### Source data
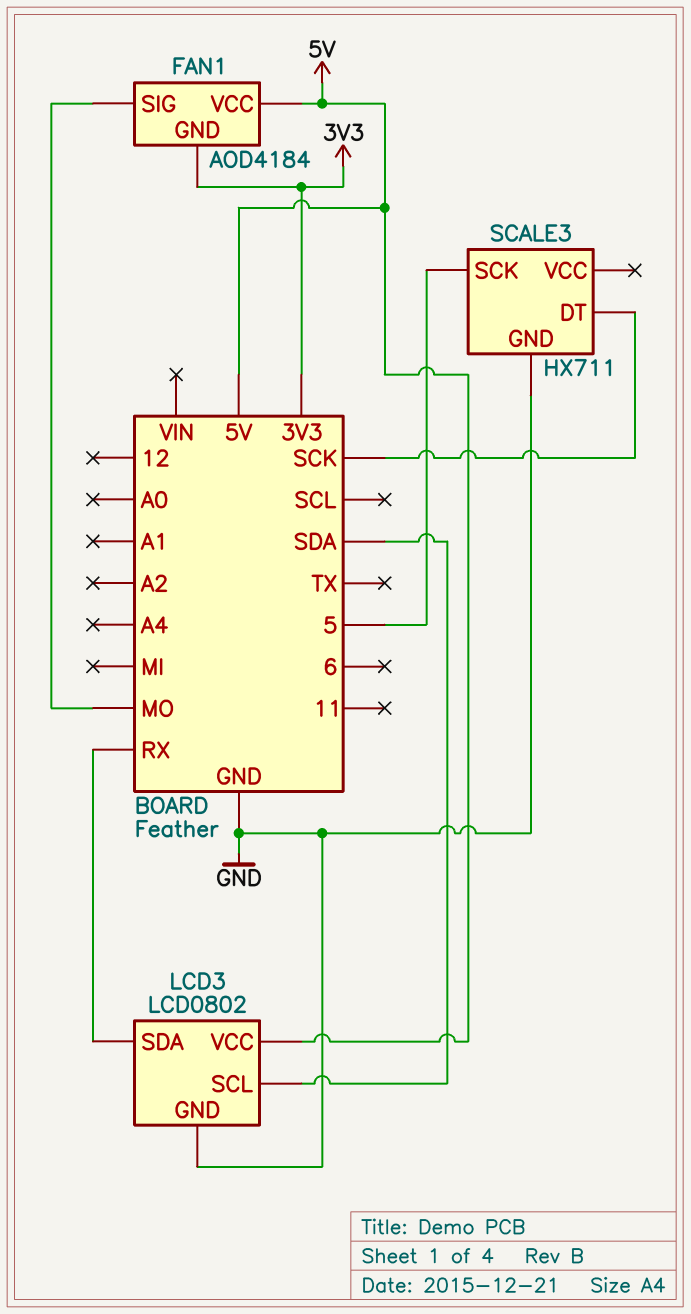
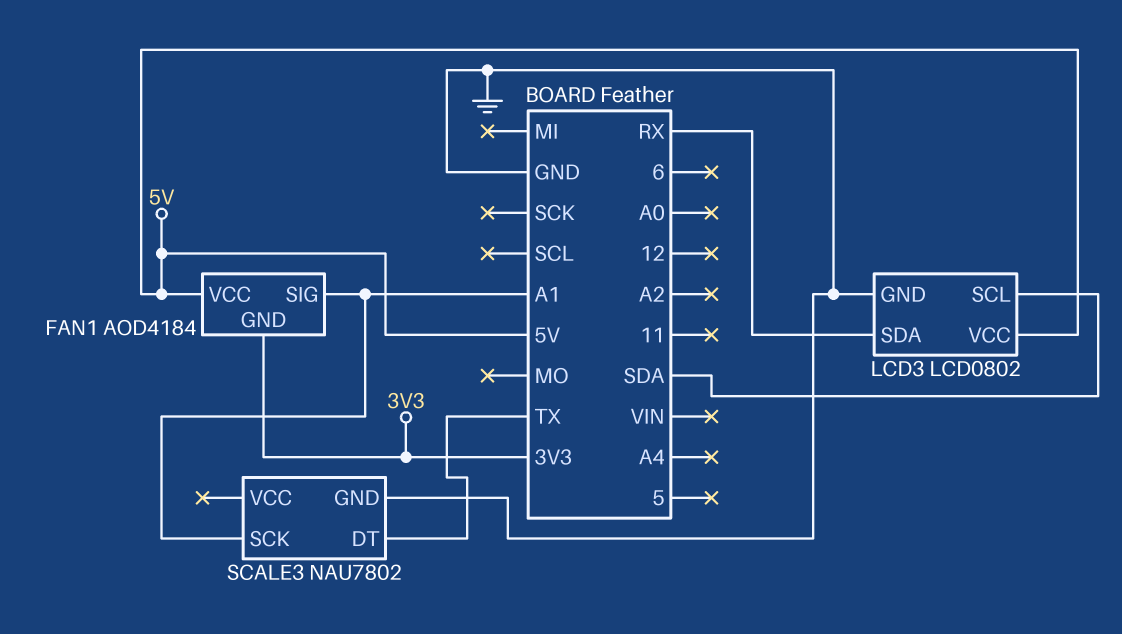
FAN1 pin SIG: MO -> A1
SCALE3: HX711 -> NAU7802
SCALE3 pin DT: SCK -> TX
SCALE3 pin SCK: 5 -> A1

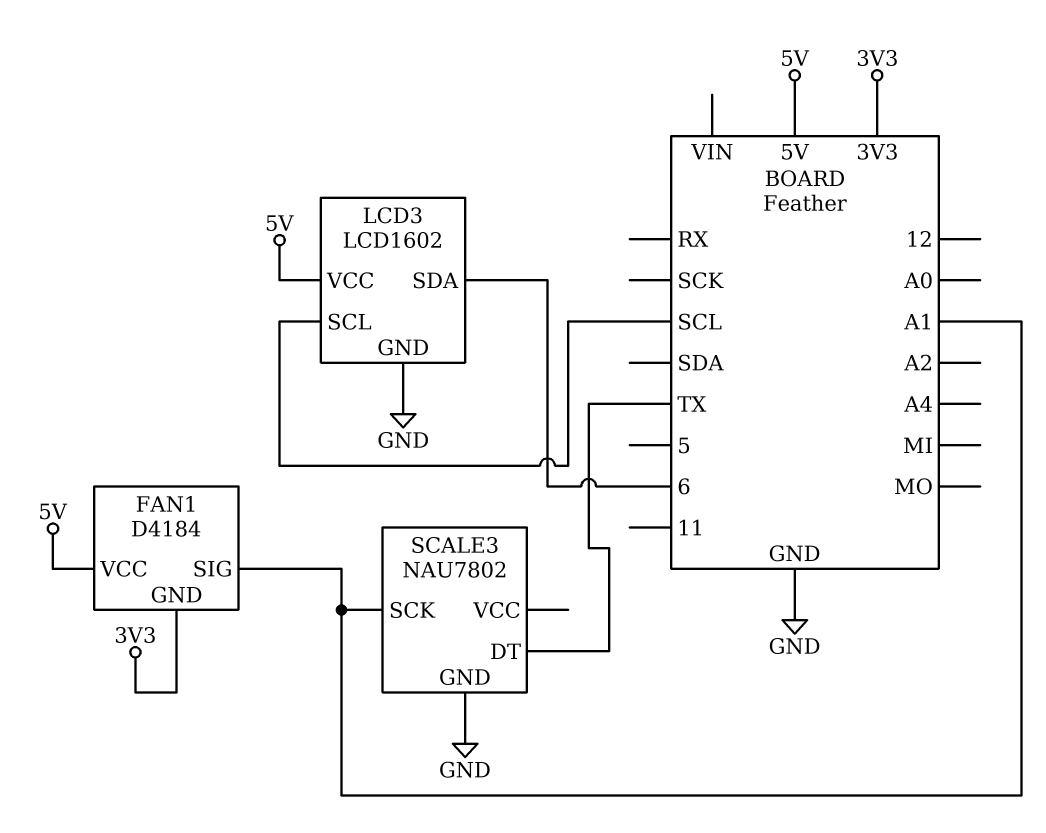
FAN1: AOD4184 -> D4184
LCD3: LCD0802 -> LCD1602
LCD3 pin SCL: SDA -> SCL
LCD3 pin SDA: RX -> 6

### Exercise requirements
Output nothing but the records above, word for word, with the pictures removed.

### Result for this exercise
FAN1 pin SIG: MO -> A1
SCALE3: HX711 -> NAU7802
SCALE3 pin DT: SCK -> TX
SCALE3 pin SCK: 5 -> A1

FAN1: AOD4184 -> D4184
LCD3: LCD0802 -> LCD1602
LCD3 pin SCL: SDA -> SCL
LCD3 pin SDA: RX -> 6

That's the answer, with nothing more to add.